§ **EXERCISE INSTRUCTIONS**
From the line containing "(711, 303) = (561, 465): blue cap -> none" to the end of the records below, both included, every line should be repeated exactly; pictures should be dropped.

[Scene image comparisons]
########

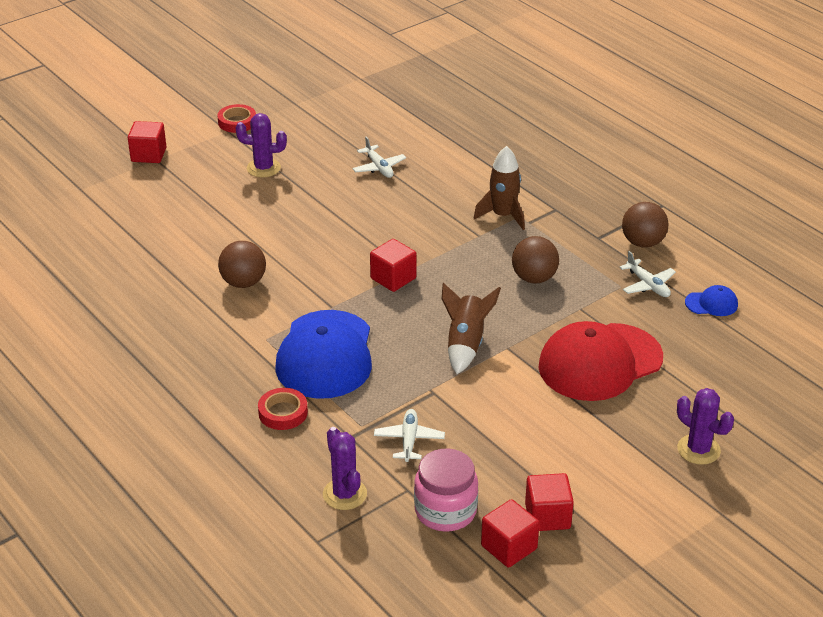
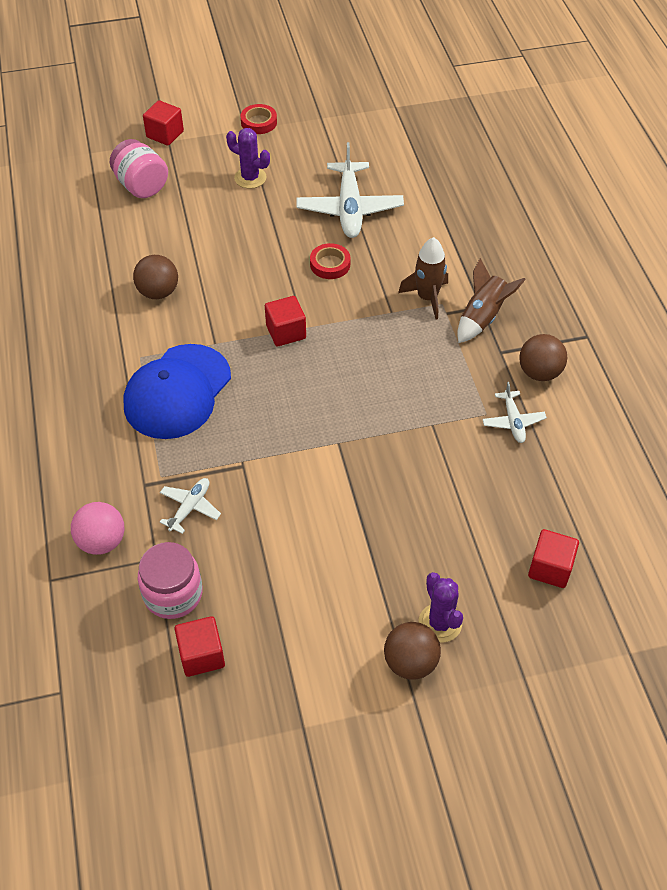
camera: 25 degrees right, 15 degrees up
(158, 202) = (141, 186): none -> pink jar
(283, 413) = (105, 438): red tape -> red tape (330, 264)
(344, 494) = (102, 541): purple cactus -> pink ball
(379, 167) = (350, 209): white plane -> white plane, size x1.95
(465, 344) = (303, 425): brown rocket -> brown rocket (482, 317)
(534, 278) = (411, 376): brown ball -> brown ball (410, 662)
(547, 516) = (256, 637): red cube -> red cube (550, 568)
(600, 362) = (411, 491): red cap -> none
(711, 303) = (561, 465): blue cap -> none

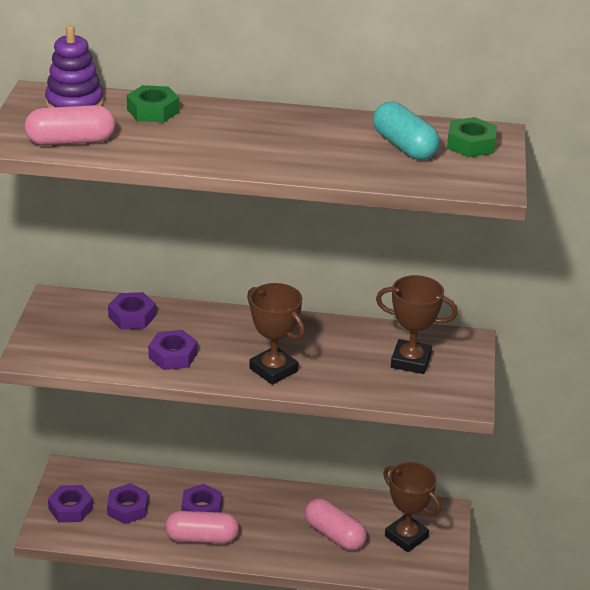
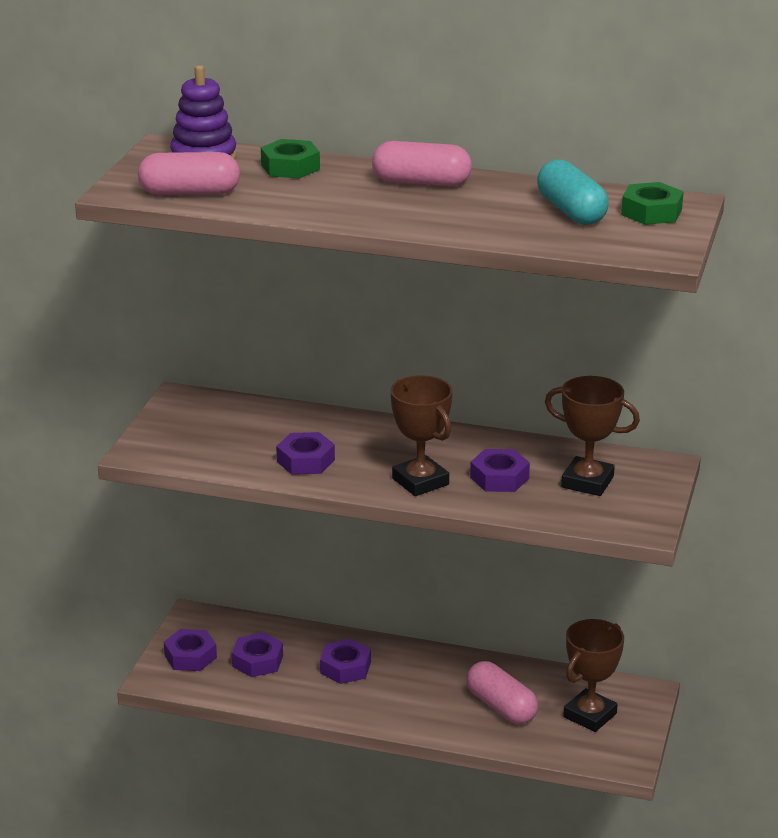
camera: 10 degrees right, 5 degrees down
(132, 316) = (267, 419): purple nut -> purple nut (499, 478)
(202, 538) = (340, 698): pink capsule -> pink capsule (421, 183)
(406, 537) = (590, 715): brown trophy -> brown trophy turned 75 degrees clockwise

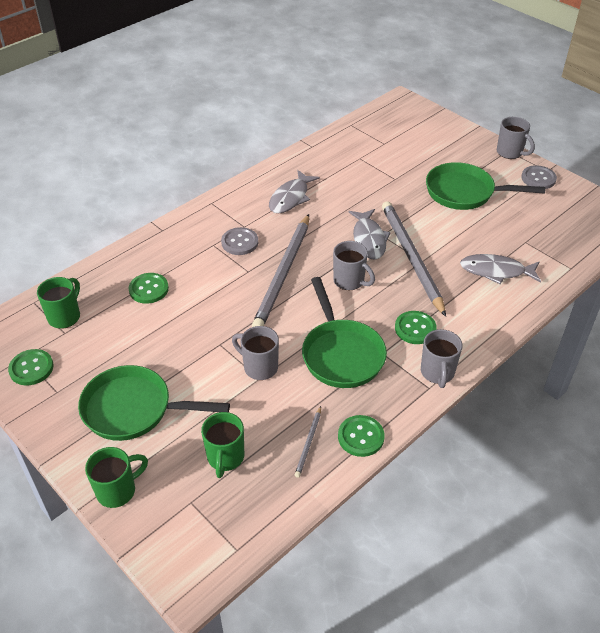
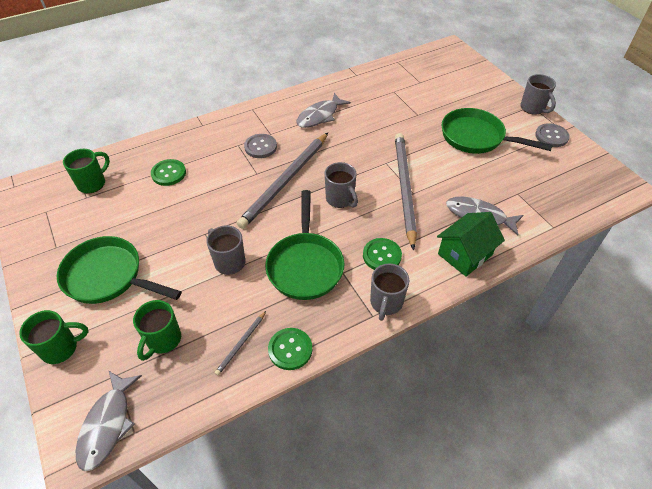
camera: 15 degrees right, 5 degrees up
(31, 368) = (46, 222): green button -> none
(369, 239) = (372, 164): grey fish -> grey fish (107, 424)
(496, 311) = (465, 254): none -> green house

########

§ **OUTPUT OF THE EXERCISE**
(711, 303) = (561, 465): blue cap -> none

camera: 10 degrees right, 5 degrees down
(132, 316) = (267, 419): purple nut -> purple nut (499, 478)
(202, 538) = (340, 698): pink capsule -> pink capsule (421, 183)
(406, 537) = (590, 715): brown trophy -> brown trophy turned 75 degrees clockwise

camera: 15 degrees right, 5 degrees up
(31, 368) = (46, 222): green button -> none
(369, 239) = (372, 164): grey fish -> grey fish (107, 424)
(496, 311) = (465, 254): none -> green house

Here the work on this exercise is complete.